> **PROBLEM DETAILS**
Report each line of the records below that holds the word "flower".

(Excerpts from a dataset)

---*---

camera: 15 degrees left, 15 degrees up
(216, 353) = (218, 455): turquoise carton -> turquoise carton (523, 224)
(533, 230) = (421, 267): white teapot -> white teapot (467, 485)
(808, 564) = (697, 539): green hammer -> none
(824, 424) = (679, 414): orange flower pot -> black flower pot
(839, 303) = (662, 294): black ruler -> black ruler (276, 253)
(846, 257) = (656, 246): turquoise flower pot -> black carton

---*---

> **ANSWER TO THE EXERCISE**
(824, 424) = (679, 414): orange flower pot -> black flower pot
(846, 257) = (656, 246): turquoise flower pot -> black carton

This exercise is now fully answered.